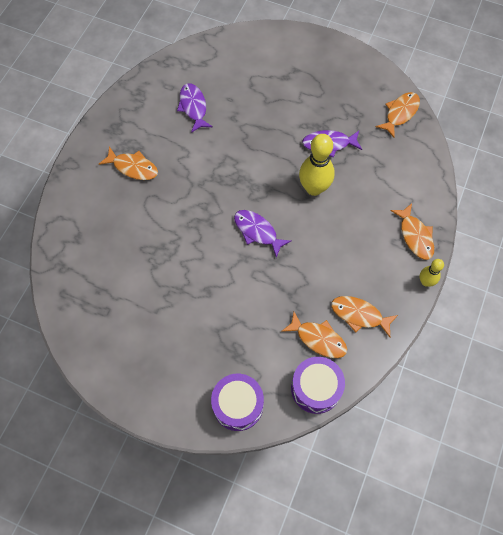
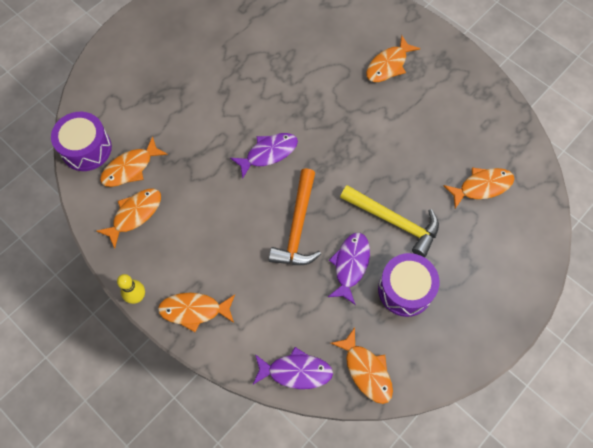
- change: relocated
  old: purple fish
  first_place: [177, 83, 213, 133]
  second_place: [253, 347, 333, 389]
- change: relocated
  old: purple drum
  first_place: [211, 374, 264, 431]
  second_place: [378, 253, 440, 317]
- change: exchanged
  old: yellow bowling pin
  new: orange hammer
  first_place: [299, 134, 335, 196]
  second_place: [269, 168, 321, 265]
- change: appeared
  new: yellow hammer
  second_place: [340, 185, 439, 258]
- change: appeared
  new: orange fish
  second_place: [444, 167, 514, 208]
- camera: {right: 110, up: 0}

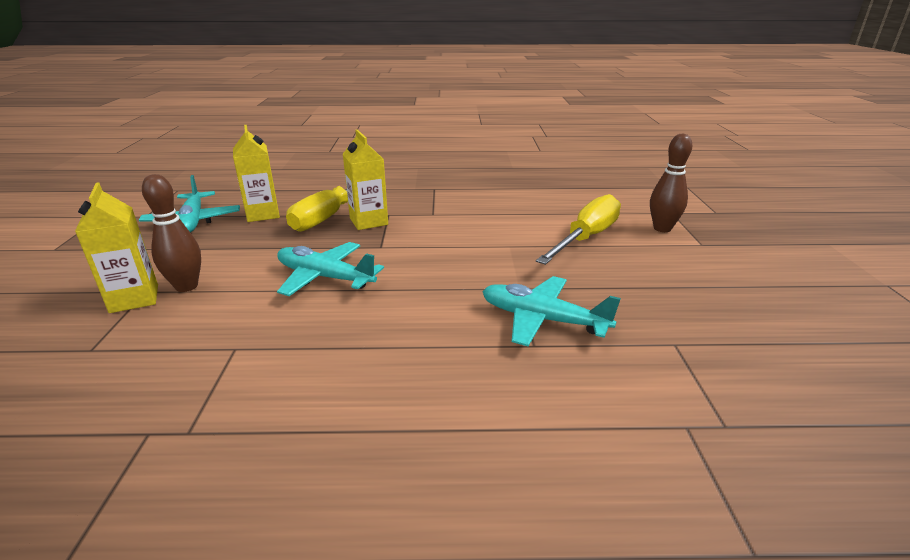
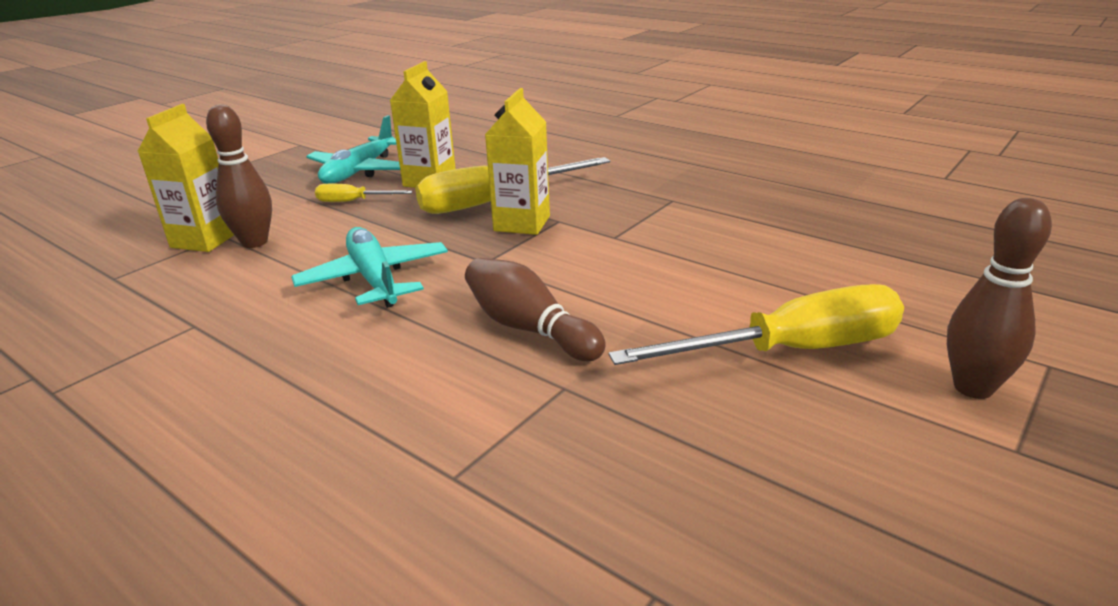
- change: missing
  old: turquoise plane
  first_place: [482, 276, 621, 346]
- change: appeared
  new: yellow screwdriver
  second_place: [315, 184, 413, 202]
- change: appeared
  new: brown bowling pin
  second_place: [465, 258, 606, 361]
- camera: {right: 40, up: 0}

________________

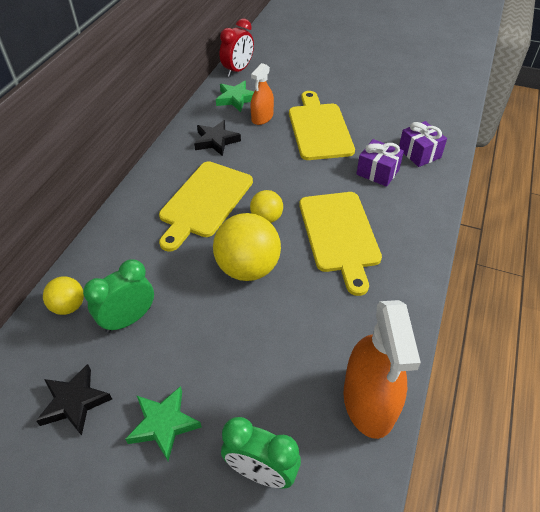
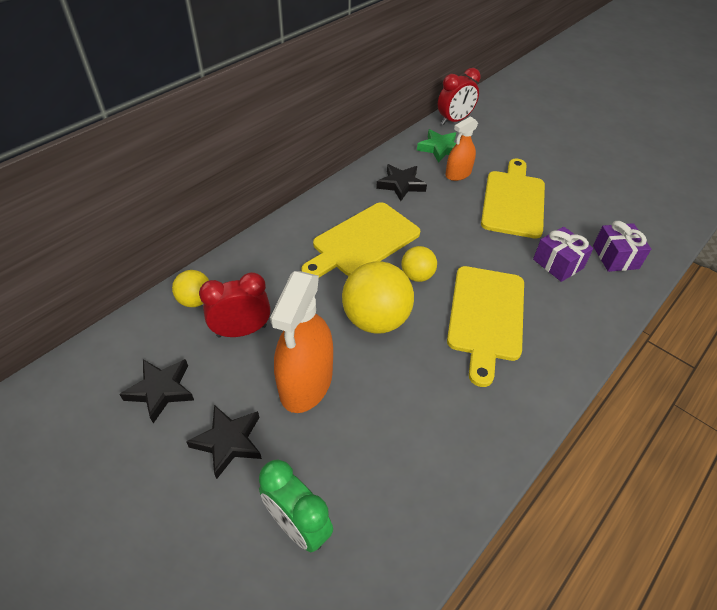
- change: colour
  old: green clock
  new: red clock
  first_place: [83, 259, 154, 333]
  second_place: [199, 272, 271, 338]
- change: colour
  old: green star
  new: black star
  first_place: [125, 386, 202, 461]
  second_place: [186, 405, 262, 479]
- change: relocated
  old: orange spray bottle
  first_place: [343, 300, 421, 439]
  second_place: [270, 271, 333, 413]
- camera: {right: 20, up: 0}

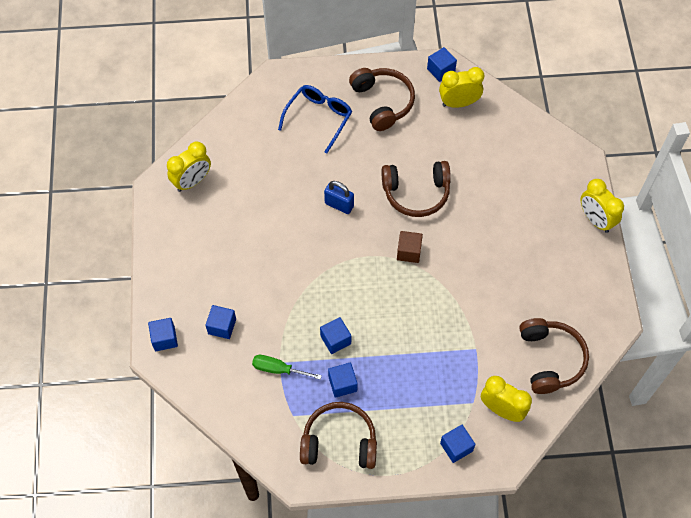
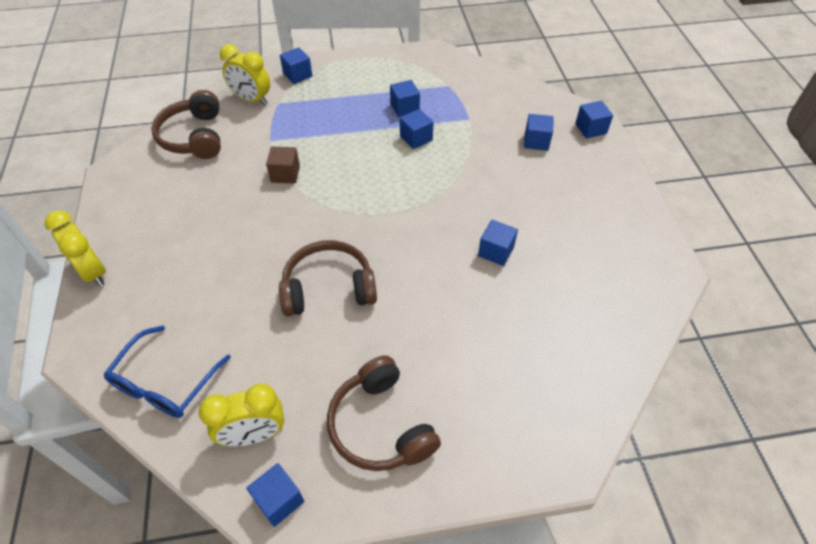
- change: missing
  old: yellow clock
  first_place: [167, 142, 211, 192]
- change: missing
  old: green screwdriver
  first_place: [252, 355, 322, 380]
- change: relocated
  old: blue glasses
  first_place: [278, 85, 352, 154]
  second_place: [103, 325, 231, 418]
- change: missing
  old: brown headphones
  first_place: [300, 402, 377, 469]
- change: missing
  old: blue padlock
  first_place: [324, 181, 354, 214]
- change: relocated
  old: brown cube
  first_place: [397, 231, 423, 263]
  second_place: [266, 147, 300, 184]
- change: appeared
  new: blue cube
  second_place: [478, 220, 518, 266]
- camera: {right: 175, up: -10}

________________

» **EXERCISE PROMPT**
When the word "camera" appears in a line of the data, that line is counted; report the number only.

» **FINISHED EXERCISE**
4